Write out the entries word for word, beginning at the line containing "This screenshot has height=1308, width=924." and continuing through the end of the entries. Leave the pictures out.

--- start GIVEN DATA ---

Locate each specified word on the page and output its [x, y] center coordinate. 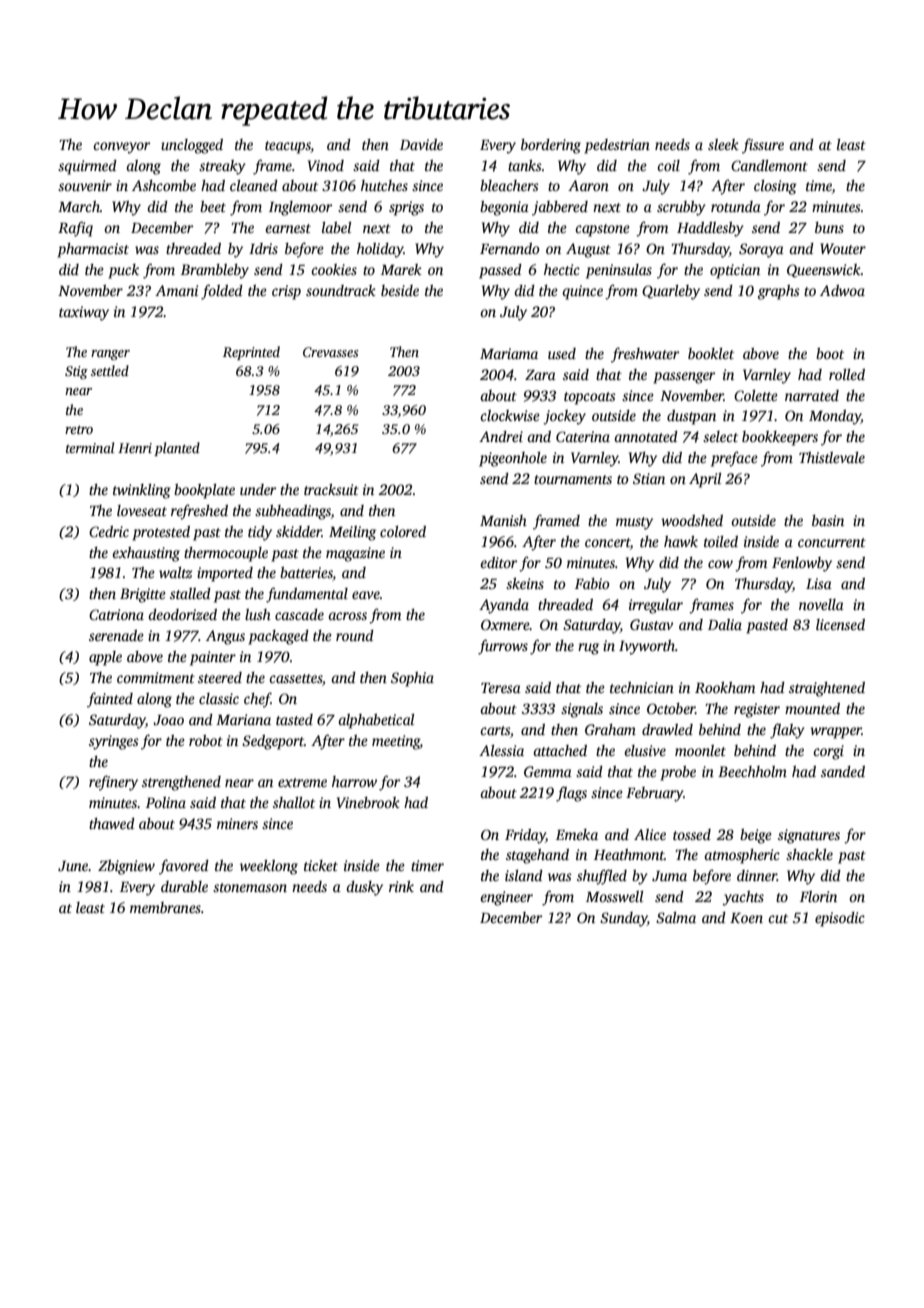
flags [571, 794]
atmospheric [742, 856]
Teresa [501, 688]
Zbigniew [126, 867]
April [705, 480]
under [258, 489]
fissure [763, 146]
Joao [168, 720]
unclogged [192, 146]
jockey [564, 417]
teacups [288, 147]
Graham [610, 729]
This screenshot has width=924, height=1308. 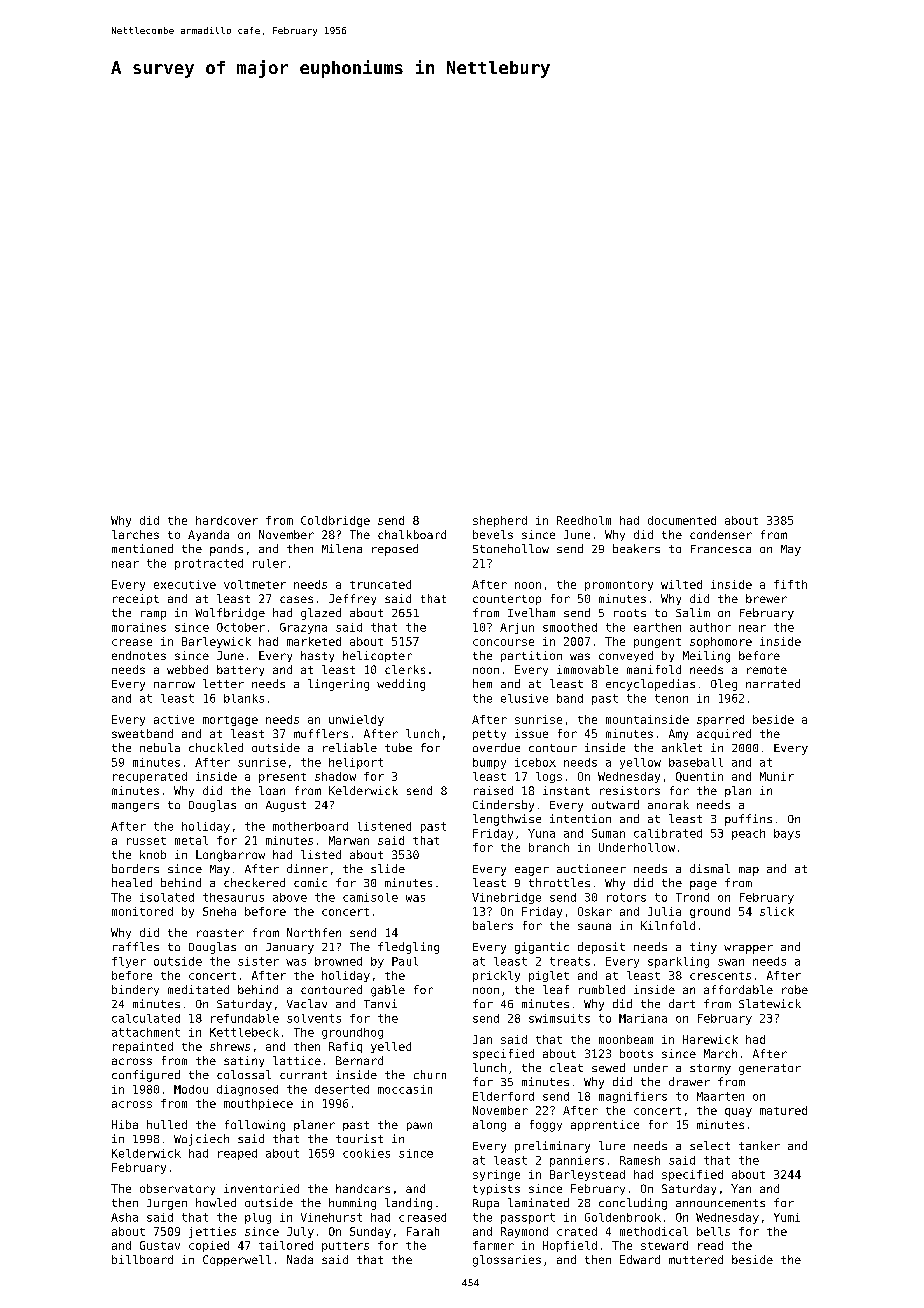 I want to click on fifth, so click(x=790, y=584).
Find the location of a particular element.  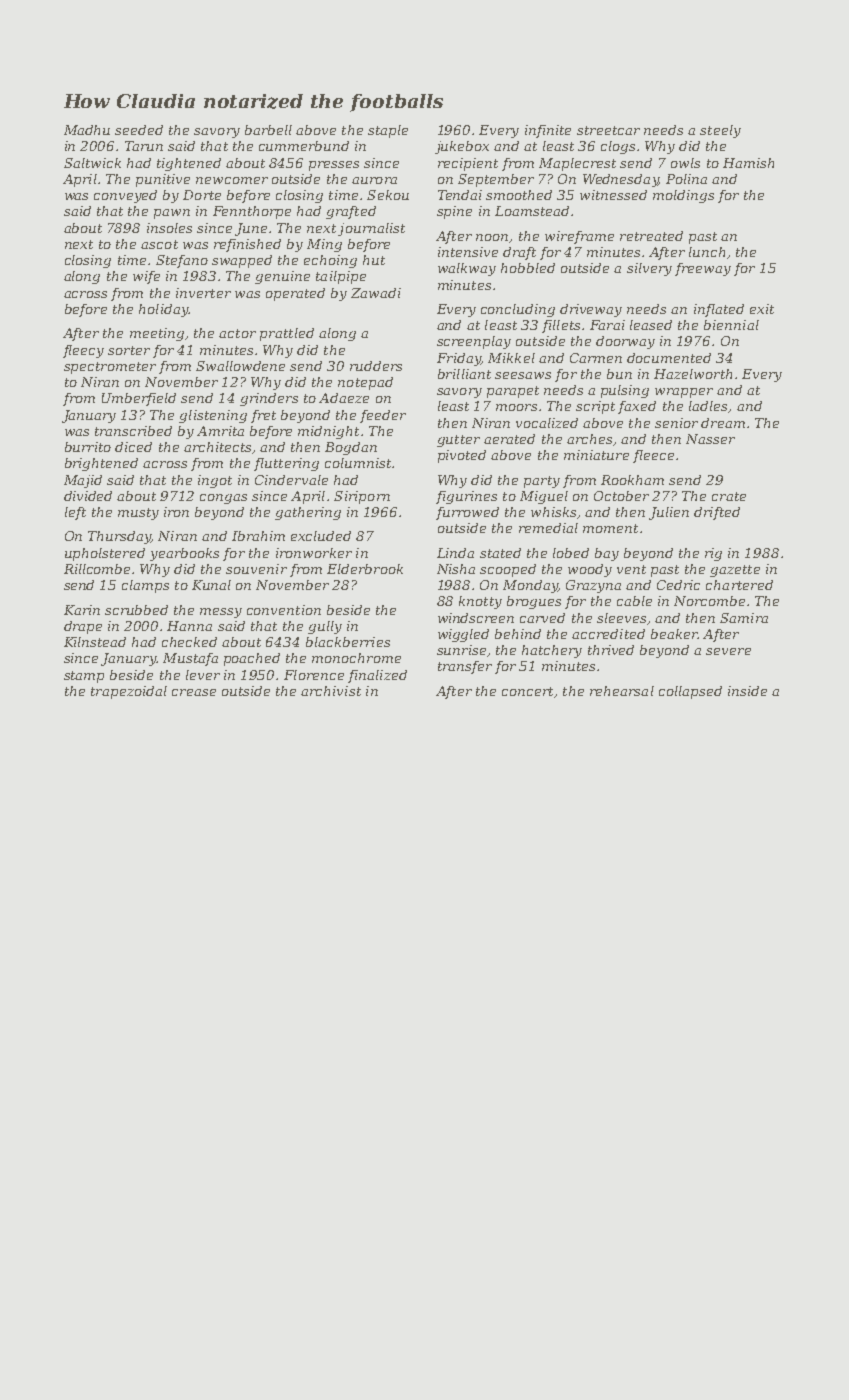

ascot is located at coordinates (159, 244).
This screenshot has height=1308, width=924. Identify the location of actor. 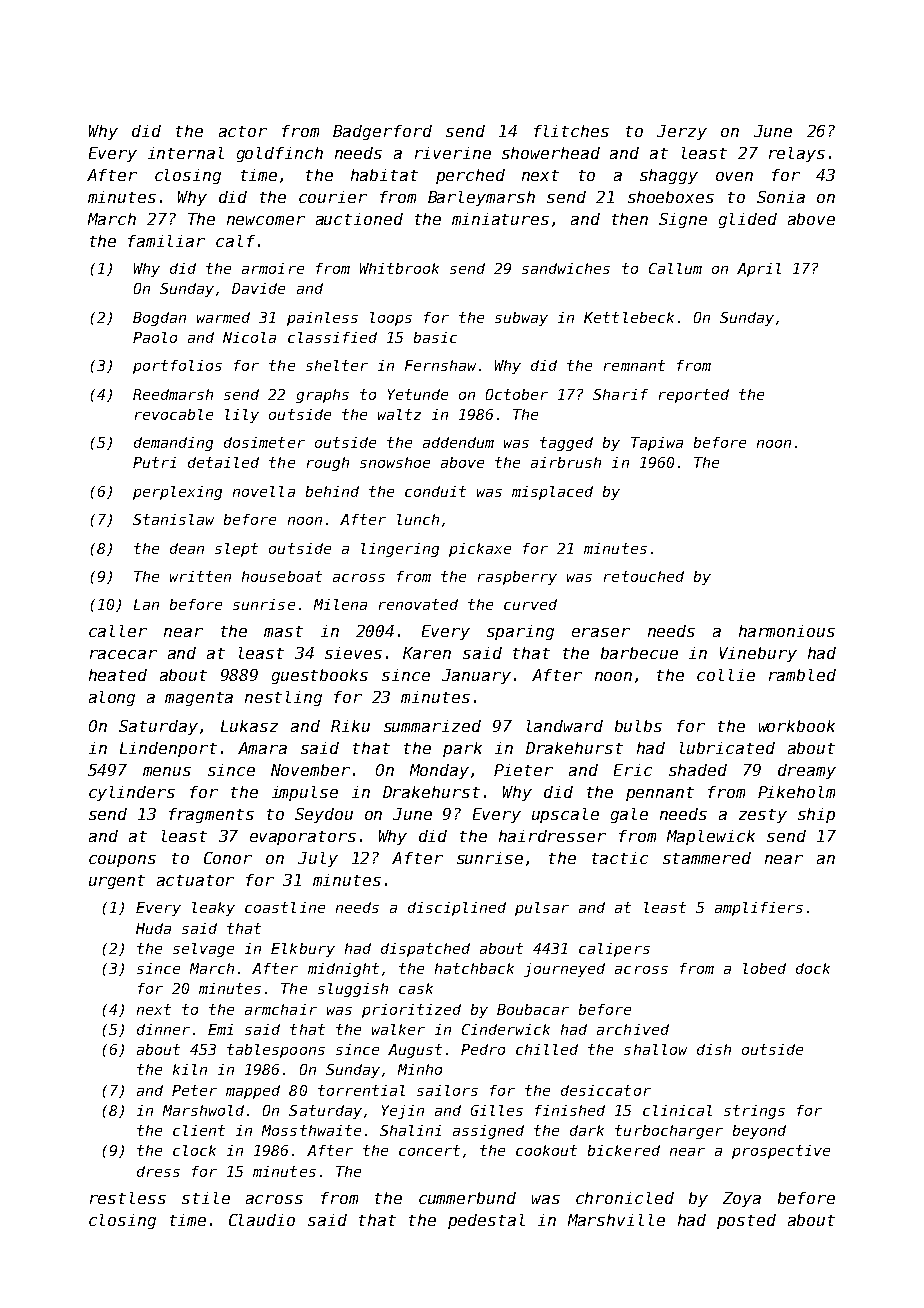
(243, 131).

--- end GIVEN DATA ---

#### [TASK ANSWER]
This screenshot has height=1308, width=924. Identify the location of actor. 
(243, 131).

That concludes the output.